PROBLEM DESCRIPTION ▸
Return the lines below that carry the word "pink".

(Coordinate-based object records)
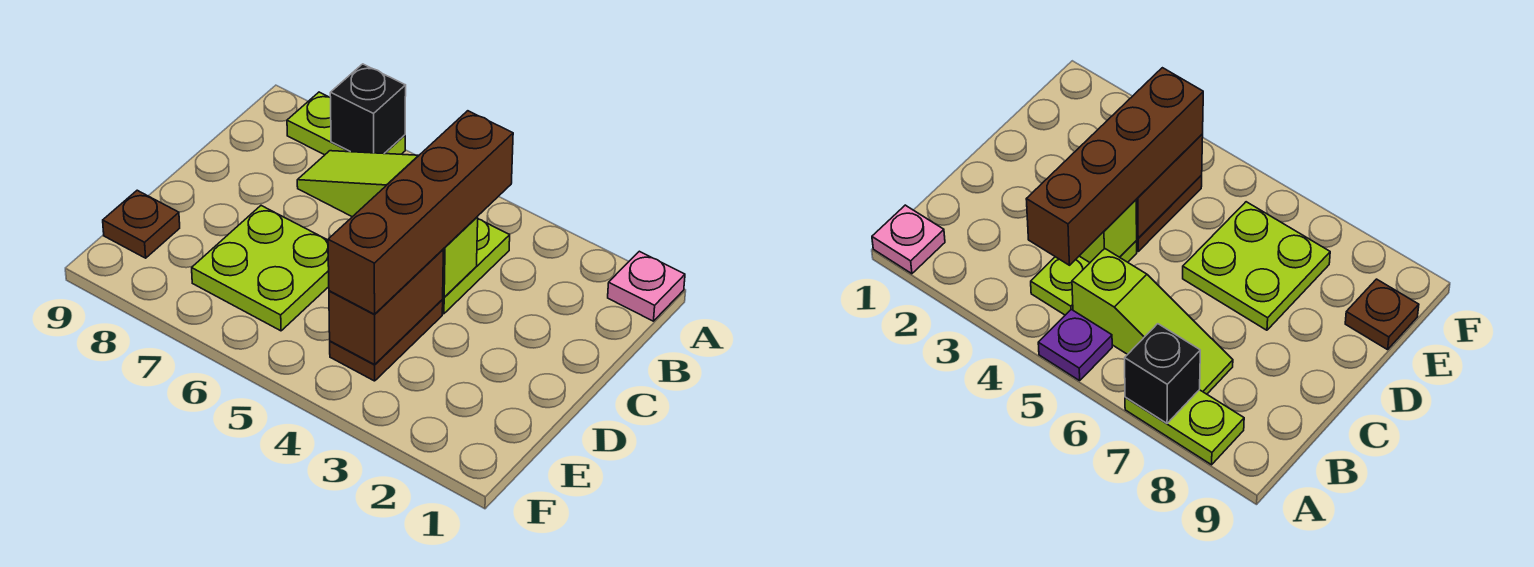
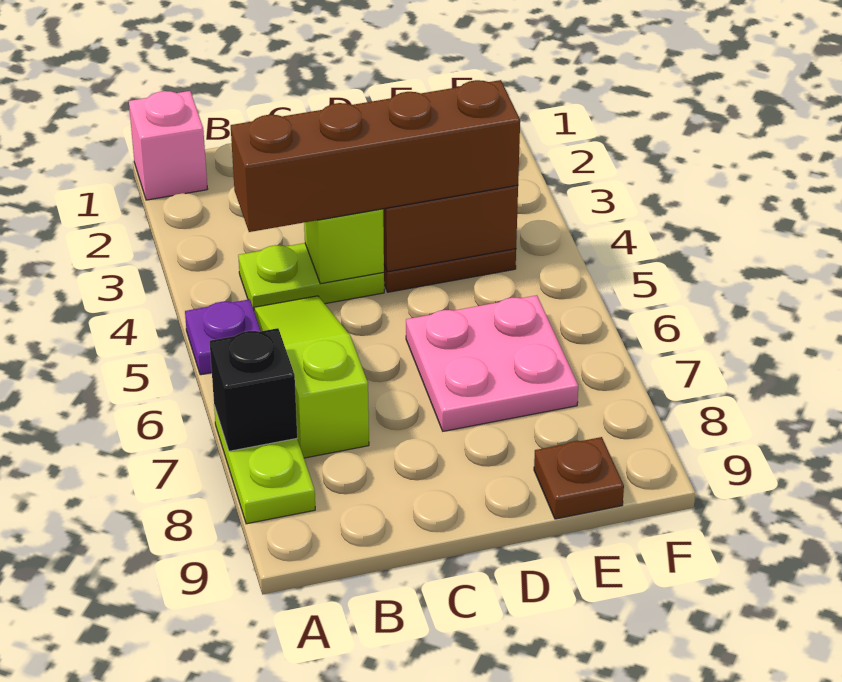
pink 1x1 plate [608,251,685,321] -> pink 1x1 brick [129,91,207,200]
lime 1x3 slope [297,151,419,217] -> lime 1x3 slope turned to [254,296,369,458]
lime 2x2 plate [192,206,329,331] -> pink 2x2 plate [406,295,578,431]

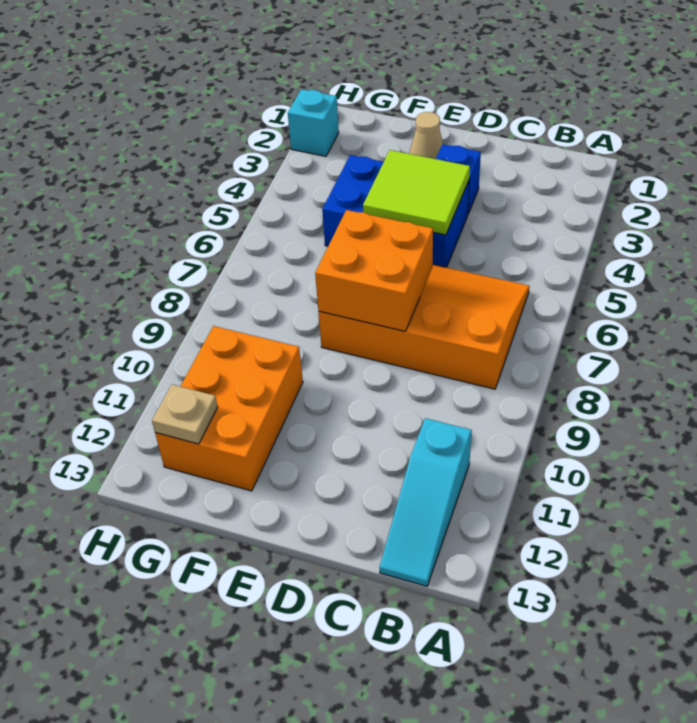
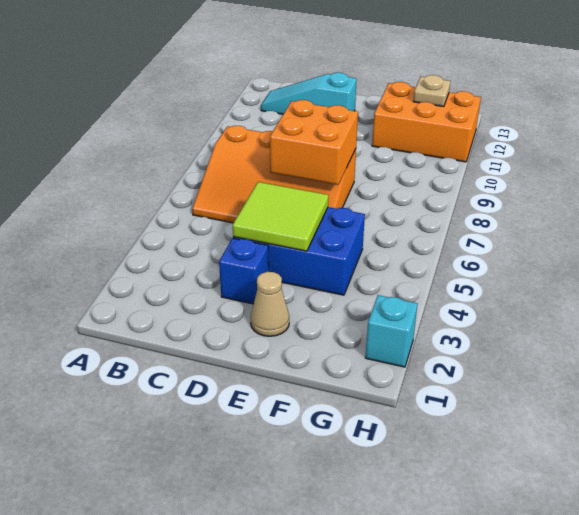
cyan 1x3 slope [380,418,472,586] -> cyan 1x3 slope turned to [261,73,357,114]
orange 2x3 brick [155,326,303,491] -> orange 2x3 brick turned to [372,82,481,162]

COMPLETED TASK ▸
pink 1x1 plate [608,251,685,321] -> pink 1x1 brick [129,91,207,200]
lime 2x2 plate [192,206,329,331] -> pink 2x2 plate [406,295,578,431]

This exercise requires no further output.